*PROBLEM*. Copy out, unchanged, every line from the start of the records to the line that contains "Routes 3 - Floris: [204,262,650,562]", and stop there.

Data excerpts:
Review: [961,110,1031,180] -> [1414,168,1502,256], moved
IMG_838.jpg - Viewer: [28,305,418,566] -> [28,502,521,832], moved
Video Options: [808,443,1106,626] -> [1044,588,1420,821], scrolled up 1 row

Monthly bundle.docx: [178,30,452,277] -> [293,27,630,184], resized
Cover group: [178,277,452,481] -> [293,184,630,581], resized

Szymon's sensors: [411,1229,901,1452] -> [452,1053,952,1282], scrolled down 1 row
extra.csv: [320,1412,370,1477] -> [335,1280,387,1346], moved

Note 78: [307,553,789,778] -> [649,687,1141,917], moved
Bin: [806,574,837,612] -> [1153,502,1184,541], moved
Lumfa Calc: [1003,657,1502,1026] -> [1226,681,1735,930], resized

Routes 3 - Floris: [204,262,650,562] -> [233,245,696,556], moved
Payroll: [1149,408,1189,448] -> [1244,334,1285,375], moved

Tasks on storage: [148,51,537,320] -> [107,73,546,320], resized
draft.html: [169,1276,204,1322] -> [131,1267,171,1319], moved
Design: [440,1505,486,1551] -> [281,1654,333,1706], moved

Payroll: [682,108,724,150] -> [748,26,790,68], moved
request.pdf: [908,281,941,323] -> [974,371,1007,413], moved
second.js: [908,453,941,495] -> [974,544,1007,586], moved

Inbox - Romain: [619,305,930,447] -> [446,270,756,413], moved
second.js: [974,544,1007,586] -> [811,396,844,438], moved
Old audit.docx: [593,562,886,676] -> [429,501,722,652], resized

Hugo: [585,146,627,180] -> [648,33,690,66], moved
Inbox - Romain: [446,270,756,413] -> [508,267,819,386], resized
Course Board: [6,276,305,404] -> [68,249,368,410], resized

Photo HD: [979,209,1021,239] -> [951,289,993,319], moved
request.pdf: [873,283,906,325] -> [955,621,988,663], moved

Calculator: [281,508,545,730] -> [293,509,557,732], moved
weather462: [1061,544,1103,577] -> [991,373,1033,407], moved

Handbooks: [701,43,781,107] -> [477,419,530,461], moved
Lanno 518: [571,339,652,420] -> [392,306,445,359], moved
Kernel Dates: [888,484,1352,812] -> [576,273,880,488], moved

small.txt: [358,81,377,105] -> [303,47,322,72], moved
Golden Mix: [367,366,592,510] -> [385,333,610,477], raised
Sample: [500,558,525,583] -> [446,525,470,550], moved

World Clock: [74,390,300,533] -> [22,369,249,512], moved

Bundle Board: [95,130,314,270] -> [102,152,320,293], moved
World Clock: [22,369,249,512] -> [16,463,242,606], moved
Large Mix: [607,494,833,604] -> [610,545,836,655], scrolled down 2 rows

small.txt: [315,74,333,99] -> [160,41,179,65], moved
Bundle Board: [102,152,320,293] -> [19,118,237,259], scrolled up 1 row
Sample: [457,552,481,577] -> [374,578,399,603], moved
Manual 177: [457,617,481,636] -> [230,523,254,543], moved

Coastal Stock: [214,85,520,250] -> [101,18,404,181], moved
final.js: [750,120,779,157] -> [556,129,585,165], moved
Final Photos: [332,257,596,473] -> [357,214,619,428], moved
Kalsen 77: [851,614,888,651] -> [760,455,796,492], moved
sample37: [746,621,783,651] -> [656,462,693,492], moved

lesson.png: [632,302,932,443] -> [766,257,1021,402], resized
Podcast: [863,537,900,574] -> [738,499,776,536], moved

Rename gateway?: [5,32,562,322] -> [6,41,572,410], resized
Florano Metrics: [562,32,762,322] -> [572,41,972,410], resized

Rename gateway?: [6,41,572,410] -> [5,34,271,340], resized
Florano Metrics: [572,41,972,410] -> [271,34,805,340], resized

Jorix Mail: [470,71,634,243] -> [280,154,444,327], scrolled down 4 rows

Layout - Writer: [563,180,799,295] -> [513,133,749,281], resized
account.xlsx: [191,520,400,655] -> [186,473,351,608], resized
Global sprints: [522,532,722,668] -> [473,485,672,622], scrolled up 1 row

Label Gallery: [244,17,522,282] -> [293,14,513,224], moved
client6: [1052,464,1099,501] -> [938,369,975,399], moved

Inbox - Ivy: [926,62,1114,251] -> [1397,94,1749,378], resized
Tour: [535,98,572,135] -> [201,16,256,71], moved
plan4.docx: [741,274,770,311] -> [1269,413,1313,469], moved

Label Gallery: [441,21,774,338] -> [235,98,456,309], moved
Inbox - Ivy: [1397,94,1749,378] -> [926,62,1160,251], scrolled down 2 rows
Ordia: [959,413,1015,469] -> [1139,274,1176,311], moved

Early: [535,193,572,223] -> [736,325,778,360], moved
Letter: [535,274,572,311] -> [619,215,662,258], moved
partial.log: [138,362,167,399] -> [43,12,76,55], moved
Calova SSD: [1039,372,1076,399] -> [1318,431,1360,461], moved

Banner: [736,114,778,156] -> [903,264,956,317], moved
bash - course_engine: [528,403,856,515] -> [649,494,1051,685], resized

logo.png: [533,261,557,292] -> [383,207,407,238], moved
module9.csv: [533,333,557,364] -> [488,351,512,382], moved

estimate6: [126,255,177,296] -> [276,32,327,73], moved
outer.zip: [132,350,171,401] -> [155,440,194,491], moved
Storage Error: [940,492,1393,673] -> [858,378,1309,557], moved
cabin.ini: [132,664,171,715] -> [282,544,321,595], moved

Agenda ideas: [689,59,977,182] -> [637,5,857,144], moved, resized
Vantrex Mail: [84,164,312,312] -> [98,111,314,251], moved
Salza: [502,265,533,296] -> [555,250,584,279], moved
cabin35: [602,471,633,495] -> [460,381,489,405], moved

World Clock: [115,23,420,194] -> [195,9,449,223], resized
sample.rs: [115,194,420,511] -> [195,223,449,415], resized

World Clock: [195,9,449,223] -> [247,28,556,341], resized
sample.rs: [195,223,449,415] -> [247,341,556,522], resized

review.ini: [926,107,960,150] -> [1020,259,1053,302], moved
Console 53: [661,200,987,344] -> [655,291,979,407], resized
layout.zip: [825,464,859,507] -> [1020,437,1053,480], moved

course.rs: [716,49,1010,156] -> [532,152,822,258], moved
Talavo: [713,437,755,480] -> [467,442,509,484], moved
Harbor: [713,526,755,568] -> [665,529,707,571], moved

*ANSWER*.
Review: [961,110,1031,180] -> [1414,168,1502,256], moved
IMG_838.jpg - Viewer: [28,305,418,566] -> [28,502,521,832], moved
Video Options: [808,443,1106,626] -> [1044,588,1420,821], scrolled up 1 row

Monthly bundle.docx: [178,30,452,277] -> [293,27,630,184], resized
Cover group: [178,277,452,481] -> [293,184,630,581], resized

Szymon's sensors: [411,1229,901,1452] -> [452,1053,952,1282], scrolled down 1 row
extra.csv: [320,1412,370,1477] -> [335,1280,387,1346], moved

Note 78: [307,553,789,778] -> [649,687,1141,917], moved
Bin: [806,574,837,612] -> [1153,502,1184,541], moved
Lumfa Calc: [1003,657,1502,1026] -> [1226,681,1735,930], resized

Routes 3 - Floris: [204,262,650,562] -> [233,245,696,556], moved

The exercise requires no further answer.